Exercise directions »
Of all the entries below, only the lines from the one with "red circle: (103, 40) -> (203, 58), moved" up to and including the one with "purple L-shape: (291, 248)" are to be duplicated exactly.

┌─ Provided data

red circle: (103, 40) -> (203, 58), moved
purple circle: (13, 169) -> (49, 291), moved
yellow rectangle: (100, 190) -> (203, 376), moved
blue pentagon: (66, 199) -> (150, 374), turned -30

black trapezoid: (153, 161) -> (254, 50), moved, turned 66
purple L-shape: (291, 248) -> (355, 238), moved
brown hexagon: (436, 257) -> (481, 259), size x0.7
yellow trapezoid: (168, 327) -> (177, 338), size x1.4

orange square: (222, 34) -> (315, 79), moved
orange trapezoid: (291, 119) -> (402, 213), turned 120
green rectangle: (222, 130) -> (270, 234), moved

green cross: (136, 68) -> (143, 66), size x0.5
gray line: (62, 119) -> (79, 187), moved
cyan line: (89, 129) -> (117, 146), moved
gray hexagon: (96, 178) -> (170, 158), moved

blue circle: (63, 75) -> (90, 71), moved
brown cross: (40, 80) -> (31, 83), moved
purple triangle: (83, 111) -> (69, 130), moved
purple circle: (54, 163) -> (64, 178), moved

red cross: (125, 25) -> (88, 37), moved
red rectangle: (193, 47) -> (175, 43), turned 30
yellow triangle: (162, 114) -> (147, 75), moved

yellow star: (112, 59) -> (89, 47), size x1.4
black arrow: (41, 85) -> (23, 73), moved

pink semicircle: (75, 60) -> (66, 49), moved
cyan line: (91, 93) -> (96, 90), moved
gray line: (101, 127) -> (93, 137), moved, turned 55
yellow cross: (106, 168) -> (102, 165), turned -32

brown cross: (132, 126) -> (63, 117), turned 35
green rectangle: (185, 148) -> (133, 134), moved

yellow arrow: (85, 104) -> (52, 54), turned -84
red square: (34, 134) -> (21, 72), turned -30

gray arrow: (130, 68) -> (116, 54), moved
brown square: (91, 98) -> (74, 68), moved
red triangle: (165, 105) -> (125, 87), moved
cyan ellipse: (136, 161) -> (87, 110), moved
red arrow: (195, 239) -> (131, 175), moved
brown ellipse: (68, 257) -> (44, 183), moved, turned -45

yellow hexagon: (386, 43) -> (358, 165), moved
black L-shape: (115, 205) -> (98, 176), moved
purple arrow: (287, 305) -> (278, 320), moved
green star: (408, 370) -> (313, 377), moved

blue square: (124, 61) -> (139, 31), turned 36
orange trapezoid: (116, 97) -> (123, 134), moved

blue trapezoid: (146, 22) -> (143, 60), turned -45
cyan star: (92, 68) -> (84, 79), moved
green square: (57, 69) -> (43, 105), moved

└─
┌─ Provided data

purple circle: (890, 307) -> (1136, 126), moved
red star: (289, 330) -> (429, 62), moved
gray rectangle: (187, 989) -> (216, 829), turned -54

└─
┌─ Provided data

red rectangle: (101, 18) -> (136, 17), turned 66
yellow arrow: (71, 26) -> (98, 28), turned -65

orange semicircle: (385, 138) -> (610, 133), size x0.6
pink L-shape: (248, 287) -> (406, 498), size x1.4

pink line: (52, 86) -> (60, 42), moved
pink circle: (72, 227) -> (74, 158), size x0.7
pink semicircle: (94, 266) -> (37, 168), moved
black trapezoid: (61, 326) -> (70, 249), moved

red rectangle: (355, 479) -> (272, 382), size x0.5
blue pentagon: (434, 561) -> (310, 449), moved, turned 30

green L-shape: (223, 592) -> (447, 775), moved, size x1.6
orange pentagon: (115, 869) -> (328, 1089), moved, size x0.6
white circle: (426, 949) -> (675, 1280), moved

└─

Expected answer »
red circle: (103, 40) -> (203, 58), moved
purple circle: (13, 169) -> (49, 291), moved
yellow rectangle: (100, 190) -> (203, 376), moved
blue pentagon: (66, 199) -> (150, 374), turned -30

black trapezoid: (153, 161) -> (254, 50), moved, turned 66
purple L-shape: (291, 248) -> (355, 238), moved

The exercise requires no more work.